Work order: Your answer must be an exact copy of the data below, minus any pictures.
+++ Supplied material
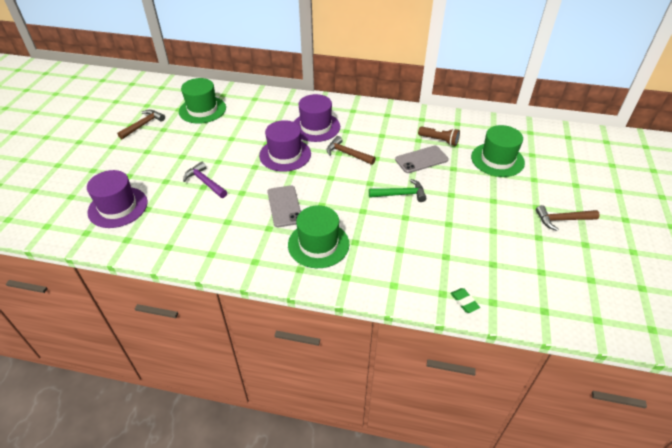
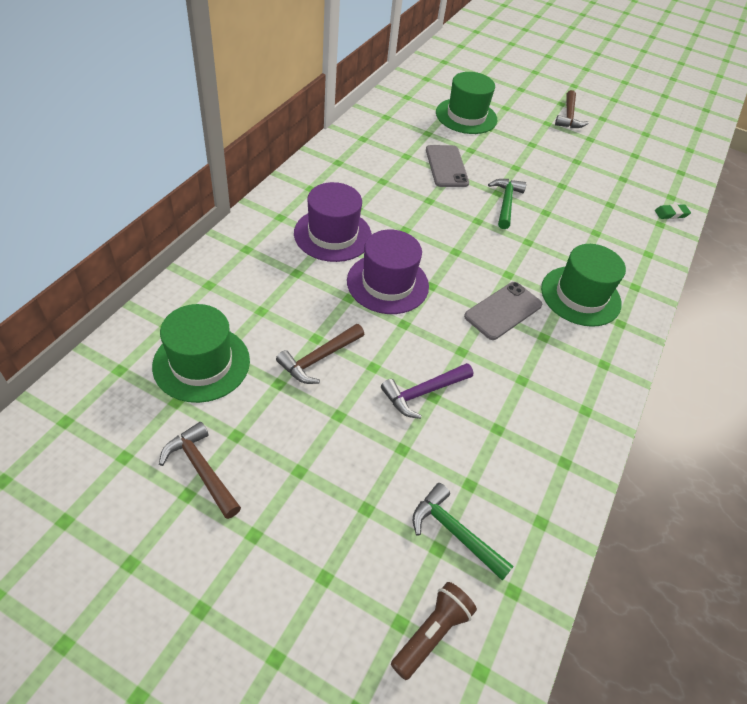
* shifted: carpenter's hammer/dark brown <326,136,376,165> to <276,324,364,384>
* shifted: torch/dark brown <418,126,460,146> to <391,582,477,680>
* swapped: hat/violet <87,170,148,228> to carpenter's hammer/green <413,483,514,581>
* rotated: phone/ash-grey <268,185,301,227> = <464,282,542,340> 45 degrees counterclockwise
++++++
Solution to the exercise:
* shifted: carpenter's hammer/dark brown <326,136,376,165> to <276,324,364,384>
* shifted: torch/dark brown <418,126,460,146> to <391,582,477,680>
* swapped: hat/violet <87,170,148,228> to carpenter's hammer/green <413,483,514,581>
* rotated: phone/ash-grey <268,185,301,227> = <464,282,542,340> 45 degrees counterclockwise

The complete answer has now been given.